- _ASSIGNMENT_
What lines below hold the string "bear"? Copy them all.

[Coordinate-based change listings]
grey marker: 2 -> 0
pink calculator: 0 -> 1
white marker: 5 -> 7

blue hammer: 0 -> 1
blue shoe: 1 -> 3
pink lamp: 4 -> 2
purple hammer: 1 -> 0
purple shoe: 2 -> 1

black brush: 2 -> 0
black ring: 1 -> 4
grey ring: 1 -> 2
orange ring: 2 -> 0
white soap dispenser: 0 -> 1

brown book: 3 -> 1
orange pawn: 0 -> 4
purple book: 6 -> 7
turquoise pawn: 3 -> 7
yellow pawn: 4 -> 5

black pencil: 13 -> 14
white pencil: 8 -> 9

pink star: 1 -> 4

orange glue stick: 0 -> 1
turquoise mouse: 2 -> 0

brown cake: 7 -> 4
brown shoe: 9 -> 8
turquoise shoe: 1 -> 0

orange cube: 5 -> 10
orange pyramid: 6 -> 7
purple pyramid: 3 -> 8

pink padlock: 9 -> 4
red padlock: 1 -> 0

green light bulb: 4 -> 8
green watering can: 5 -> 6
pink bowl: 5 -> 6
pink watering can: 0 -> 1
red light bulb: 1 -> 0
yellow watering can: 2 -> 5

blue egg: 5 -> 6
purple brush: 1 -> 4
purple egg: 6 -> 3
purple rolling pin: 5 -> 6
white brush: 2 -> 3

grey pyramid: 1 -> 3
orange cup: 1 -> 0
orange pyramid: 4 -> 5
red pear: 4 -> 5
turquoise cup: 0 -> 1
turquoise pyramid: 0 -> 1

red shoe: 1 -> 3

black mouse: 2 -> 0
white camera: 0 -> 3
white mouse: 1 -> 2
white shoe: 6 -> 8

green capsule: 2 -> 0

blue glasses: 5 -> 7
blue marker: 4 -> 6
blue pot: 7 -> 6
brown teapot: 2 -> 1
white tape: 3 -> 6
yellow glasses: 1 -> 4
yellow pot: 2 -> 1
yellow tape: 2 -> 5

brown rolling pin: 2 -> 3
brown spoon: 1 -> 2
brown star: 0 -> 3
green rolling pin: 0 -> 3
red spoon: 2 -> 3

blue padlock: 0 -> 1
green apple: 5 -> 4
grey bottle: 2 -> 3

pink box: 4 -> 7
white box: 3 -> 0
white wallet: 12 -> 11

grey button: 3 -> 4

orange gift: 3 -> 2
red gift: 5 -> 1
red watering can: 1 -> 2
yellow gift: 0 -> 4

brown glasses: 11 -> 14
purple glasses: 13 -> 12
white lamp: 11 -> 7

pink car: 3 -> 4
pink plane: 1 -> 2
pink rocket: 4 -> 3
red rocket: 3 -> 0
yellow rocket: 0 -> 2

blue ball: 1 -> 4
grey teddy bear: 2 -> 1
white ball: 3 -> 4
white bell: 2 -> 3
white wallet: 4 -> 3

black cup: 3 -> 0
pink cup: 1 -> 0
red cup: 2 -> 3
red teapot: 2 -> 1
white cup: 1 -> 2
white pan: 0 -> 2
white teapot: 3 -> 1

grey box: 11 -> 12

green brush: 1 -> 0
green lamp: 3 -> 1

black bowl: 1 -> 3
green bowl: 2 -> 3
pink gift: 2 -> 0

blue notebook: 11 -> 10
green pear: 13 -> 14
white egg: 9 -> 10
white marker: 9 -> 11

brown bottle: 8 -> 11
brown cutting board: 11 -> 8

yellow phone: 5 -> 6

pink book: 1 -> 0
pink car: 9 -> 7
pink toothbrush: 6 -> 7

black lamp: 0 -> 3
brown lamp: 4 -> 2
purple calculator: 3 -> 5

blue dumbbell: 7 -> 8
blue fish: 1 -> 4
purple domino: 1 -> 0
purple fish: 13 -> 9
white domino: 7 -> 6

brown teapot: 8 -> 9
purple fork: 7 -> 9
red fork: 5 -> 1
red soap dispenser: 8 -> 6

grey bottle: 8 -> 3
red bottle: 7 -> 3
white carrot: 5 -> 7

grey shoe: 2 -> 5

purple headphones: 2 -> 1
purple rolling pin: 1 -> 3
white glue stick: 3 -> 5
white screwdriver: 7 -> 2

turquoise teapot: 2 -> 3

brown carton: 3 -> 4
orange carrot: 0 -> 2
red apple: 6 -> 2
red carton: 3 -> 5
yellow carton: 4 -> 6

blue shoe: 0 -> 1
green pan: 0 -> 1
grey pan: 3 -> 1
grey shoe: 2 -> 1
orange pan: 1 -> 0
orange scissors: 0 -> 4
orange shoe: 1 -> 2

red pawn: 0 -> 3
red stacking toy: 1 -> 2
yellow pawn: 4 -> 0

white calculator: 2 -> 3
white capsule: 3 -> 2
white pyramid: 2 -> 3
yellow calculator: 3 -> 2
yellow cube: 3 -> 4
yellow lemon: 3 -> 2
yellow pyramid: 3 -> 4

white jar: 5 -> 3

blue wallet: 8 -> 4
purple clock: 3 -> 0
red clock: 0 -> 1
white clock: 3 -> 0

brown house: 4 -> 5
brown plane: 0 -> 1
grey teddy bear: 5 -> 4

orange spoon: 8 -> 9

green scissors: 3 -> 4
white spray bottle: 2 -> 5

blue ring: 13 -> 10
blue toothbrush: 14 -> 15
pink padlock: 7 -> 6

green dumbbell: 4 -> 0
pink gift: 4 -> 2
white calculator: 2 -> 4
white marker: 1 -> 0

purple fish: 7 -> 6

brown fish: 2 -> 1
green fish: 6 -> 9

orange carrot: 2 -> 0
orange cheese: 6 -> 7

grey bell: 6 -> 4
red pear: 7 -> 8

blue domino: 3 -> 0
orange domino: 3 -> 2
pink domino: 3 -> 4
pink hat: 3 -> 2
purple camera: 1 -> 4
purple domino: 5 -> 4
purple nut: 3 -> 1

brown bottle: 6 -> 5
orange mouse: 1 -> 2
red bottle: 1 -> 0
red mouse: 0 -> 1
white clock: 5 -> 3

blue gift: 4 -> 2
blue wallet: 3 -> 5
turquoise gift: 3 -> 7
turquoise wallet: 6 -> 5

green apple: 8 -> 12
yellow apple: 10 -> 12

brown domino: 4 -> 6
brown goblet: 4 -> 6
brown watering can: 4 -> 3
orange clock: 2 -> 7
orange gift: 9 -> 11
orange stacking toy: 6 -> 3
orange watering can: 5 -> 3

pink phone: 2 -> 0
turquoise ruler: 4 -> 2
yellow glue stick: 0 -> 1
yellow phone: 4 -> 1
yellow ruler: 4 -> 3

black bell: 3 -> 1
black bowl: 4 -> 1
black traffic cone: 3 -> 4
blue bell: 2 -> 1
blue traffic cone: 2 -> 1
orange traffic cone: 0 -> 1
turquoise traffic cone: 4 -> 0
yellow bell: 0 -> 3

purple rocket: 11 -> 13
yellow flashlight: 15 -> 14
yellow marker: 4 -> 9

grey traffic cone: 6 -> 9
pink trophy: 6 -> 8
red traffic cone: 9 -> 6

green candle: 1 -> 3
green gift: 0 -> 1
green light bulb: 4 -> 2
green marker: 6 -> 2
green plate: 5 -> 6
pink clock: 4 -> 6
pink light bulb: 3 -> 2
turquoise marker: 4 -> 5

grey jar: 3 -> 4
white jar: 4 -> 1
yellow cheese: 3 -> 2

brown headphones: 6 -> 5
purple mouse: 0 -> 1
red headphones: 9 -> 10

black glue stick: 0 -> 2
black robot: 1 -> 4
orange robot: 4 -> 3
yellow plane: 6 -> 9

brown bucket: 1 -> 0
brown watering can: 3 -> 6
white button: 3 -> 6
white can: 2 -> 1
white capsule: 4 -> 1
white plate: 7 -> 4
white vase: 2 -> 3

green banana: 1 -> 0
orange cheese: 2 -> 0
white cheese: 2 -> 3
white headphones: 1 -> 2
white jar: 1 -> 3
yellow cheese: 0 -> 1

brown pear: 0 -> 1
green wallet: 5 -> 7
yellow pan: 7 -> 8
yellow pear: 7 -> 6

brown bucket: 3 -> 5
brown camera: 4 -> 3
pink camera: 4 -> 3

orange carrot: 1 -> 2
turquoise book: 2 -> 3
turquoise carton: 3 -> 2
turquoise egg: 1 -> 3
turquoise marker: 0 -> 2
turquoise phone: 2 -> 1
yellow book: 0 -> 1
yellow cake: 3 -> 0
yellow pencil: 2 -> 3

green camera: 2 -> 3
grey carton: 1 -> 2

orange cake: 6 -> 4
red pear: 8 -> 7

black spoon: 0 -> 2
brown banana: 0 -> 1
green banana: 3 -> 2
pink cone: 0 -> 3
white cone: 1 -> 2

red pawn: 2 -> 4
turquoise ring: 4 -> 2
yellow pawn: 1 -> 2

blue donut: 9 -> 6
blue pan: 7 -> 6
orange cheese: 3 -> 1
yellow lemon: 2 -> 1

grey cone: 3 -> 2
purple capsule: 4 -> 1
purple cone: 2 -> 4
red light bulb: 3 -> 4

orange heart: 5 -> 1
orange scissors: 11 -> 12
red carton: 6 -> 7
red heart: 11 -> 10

- _TASK RESPONSE_
grey teddy bear: 2 -> 1
grey teddy bear: 5 -> 4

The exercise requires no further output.